Copy each line below that contains "apple".
__________________________________________________
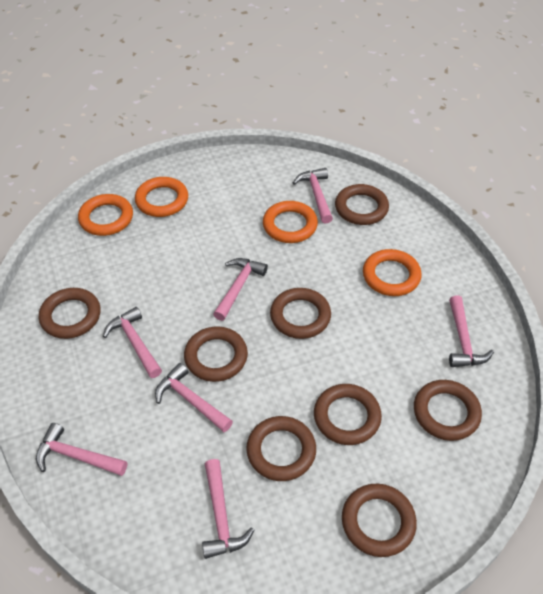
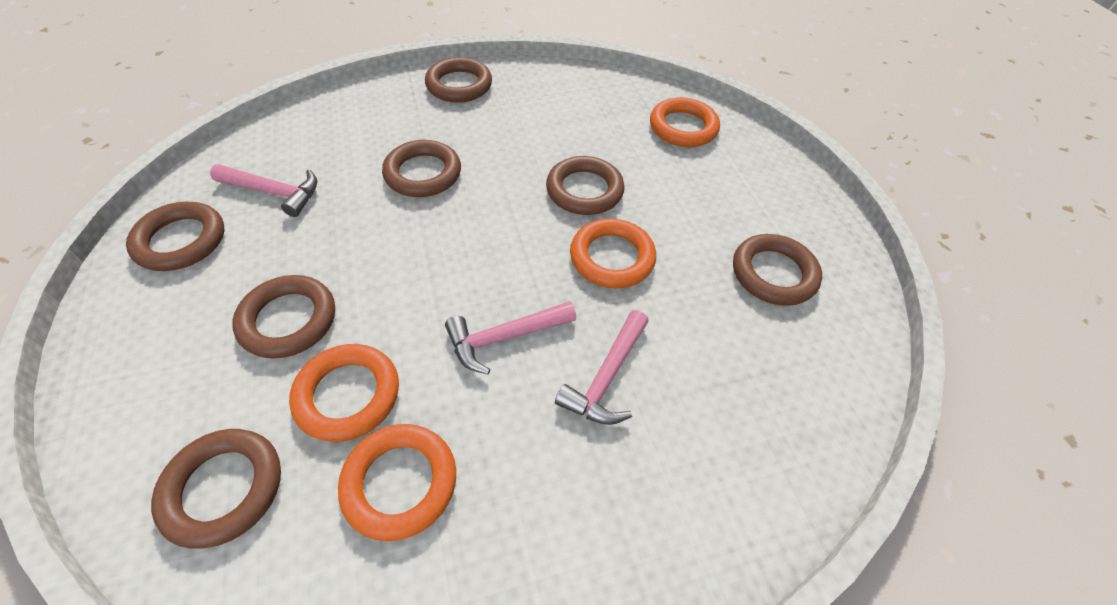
brown ring: 8 -> 7
pink hammer: 7 -> 3

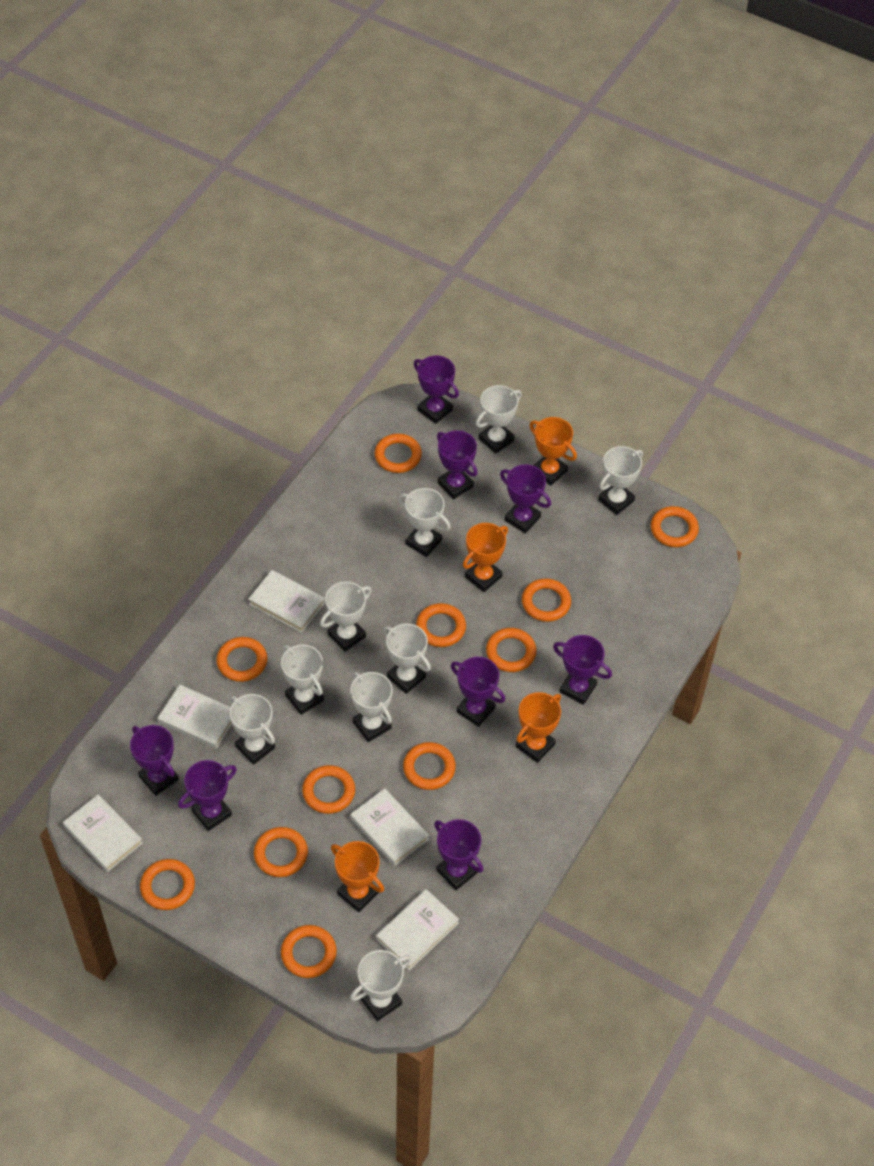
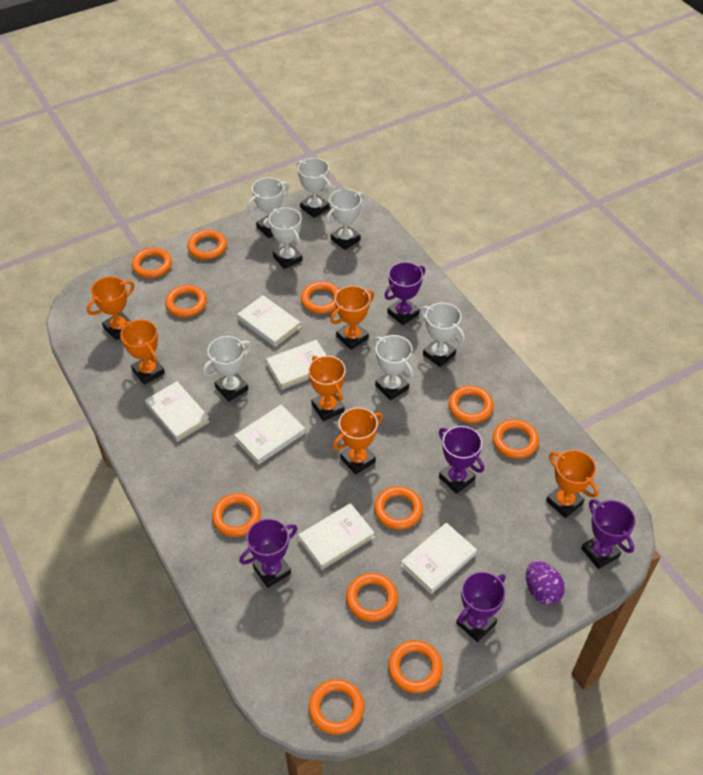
orange trophy: 4 -> 6
purple egg: 0 -> 1
purple trophy: 8 -> 5
white book: 5 -> 6
white trophy: 9 -> 7

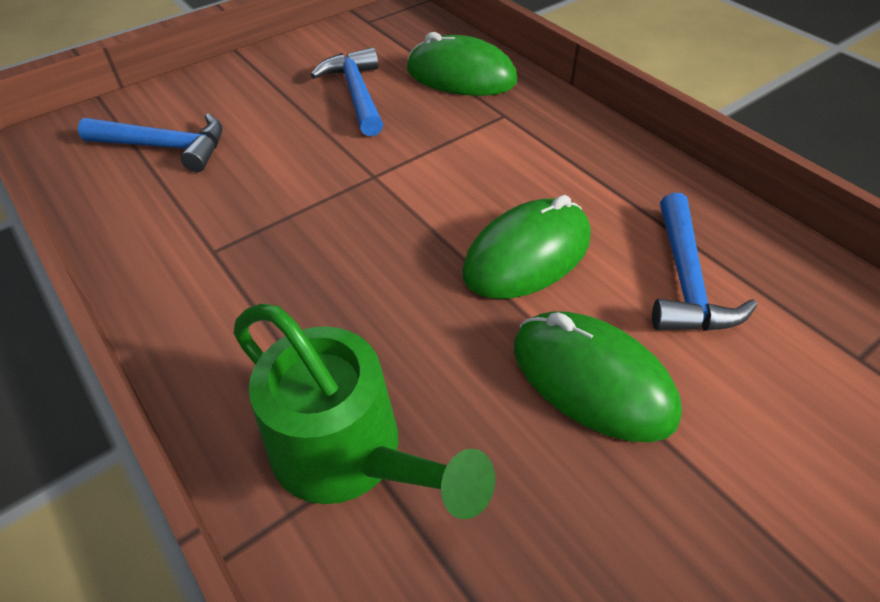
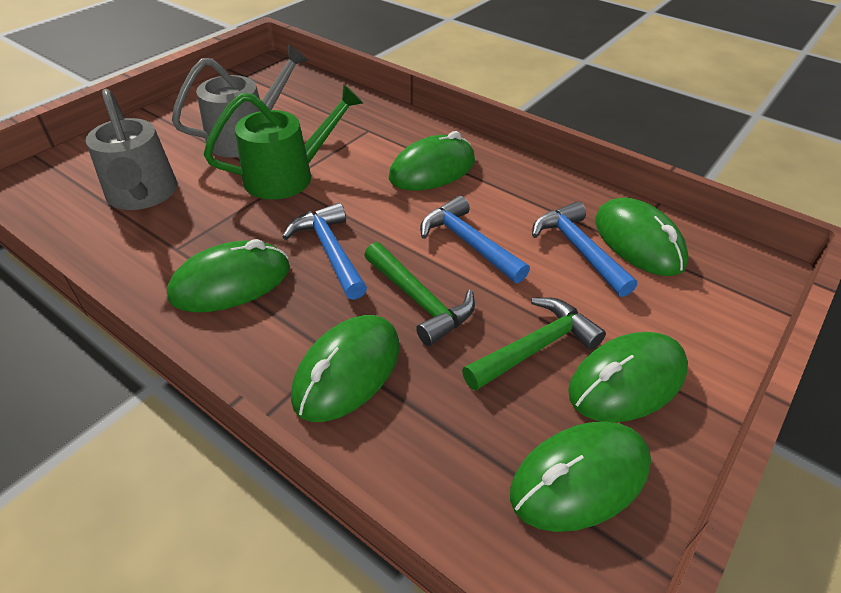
green hammer: 0 -> 2
green mouse: 3 -> 6
grey watering can: 0 -> 2

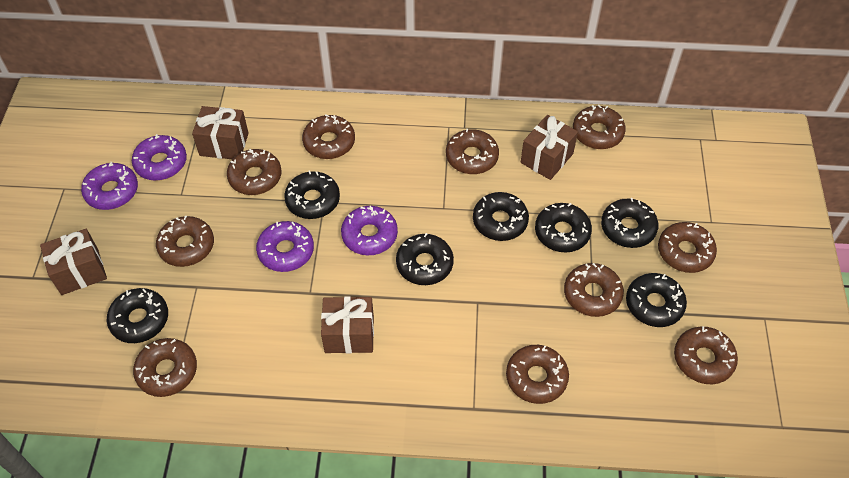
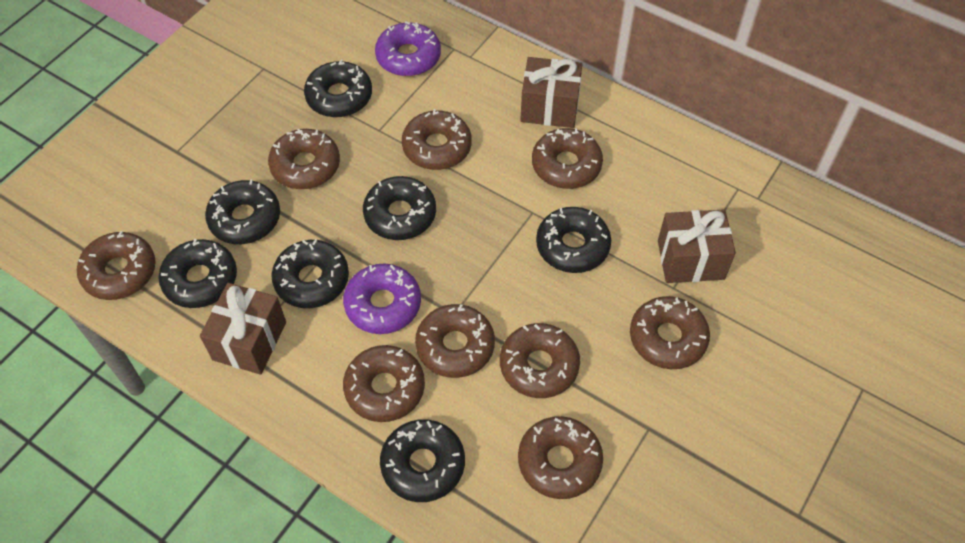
brown donut: 10 -> 9
brown gift: 4 -> 3
purple donut: 4 -> 2

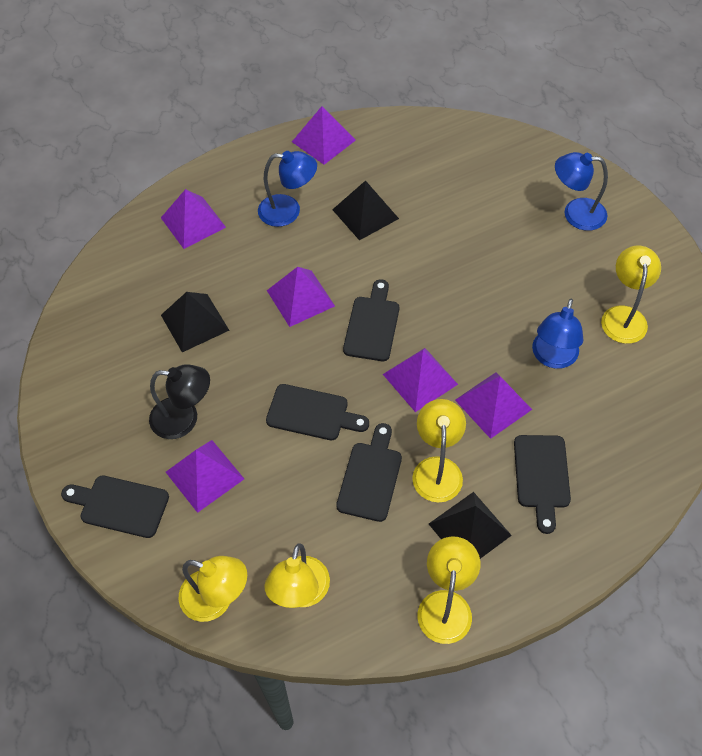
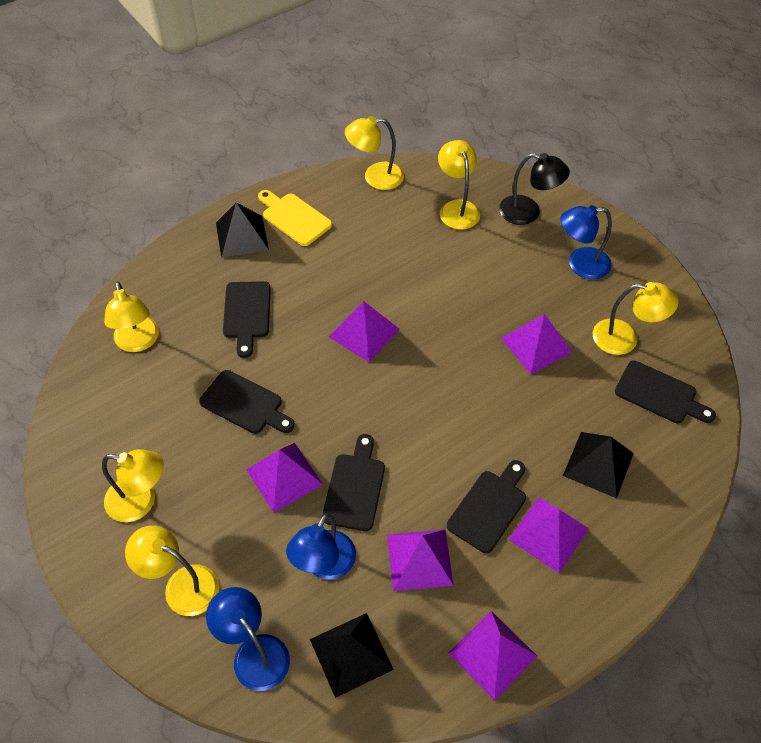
yellow cutting board: 0 -> 1
yellow lamp: 5 -> 6

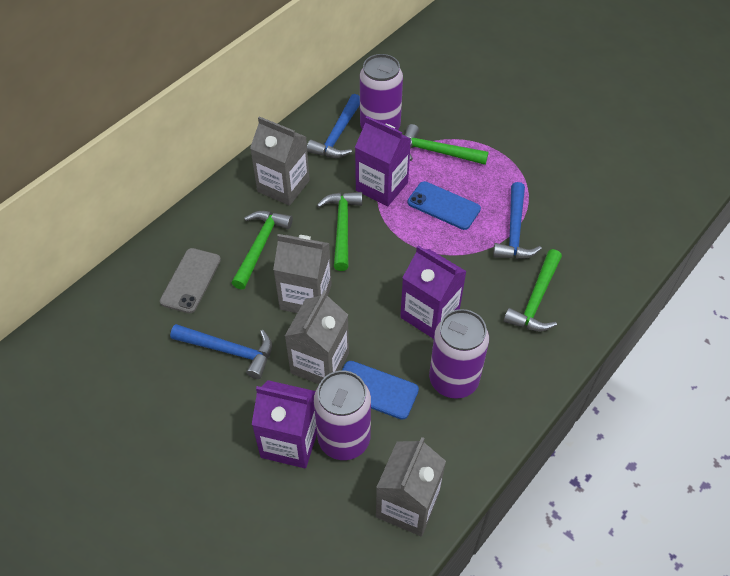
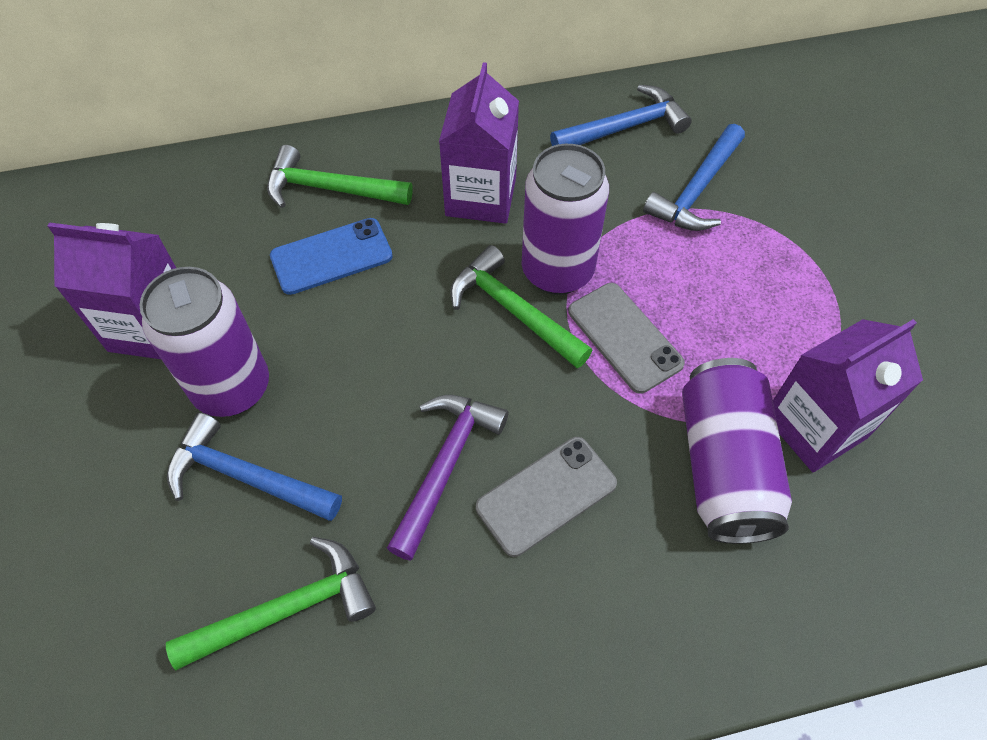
blue phone: 2 -> 1
green hammer: 4 -> 3
grey carton: 4 -> 0
grey phone: 1 -> 2
purple hammer: 0 -> 1

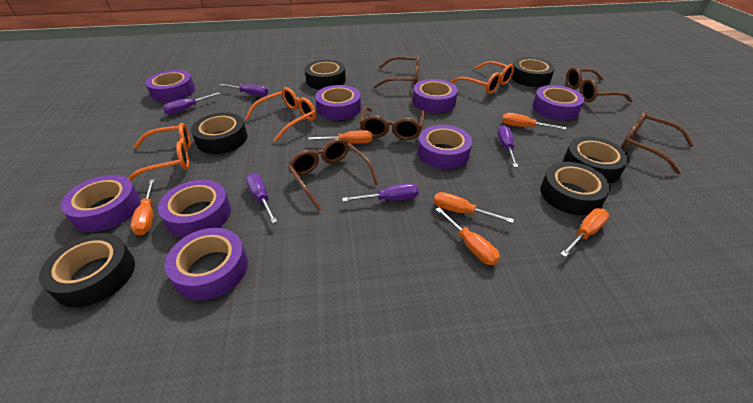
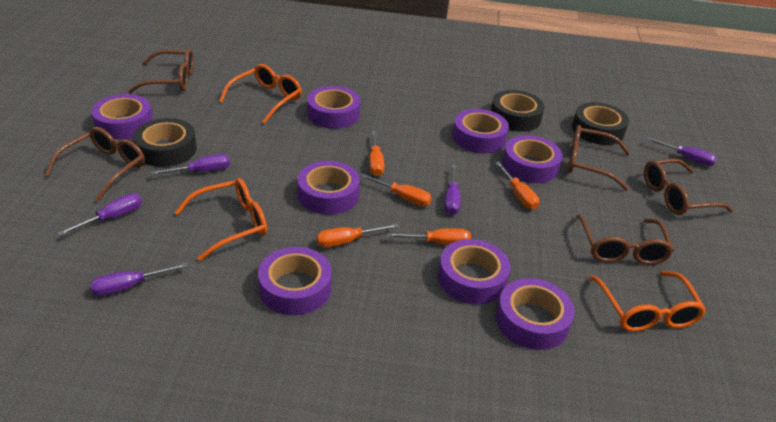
black tape: 6 -> 3
orange screwdriver: 6 -> 5

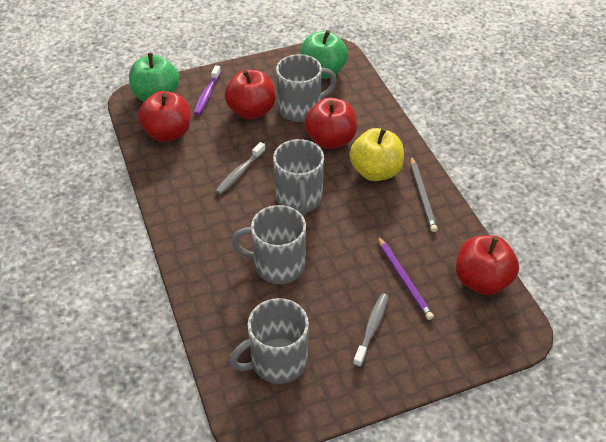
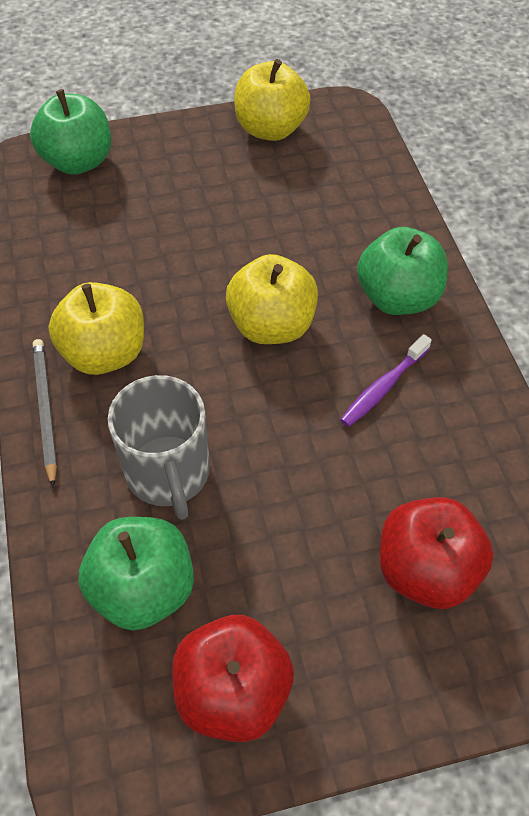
green apple: 2 -> 3
grey mug: 4 -> 1
grey toothbrush: 2 -> 0
purple pencil: 1 -> 0
red apple: 4 -> 2
yellow apple: 1 -> 3

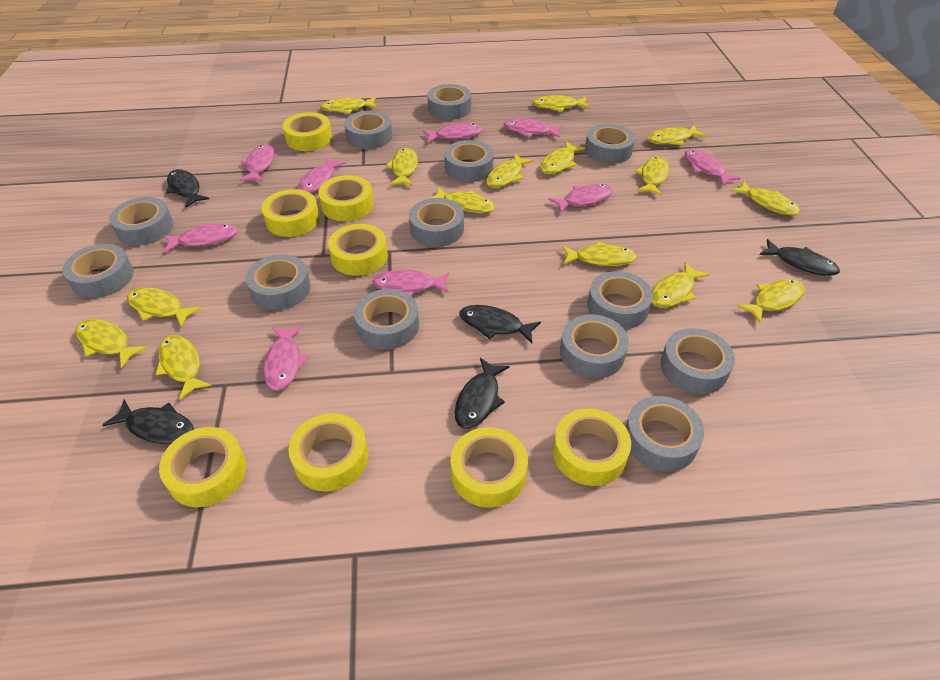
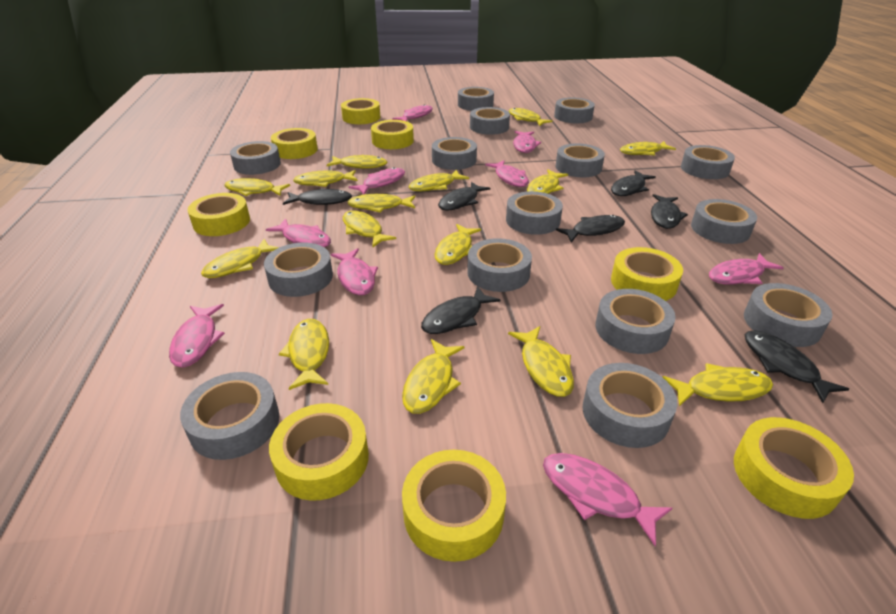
black fish: 5 -> 7
grey tape: 13 -> 15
__________________________________________________
= Response area =
green apple: 2 -> 3
red apple: 4 -> 2
yellow apple: 1 -> 3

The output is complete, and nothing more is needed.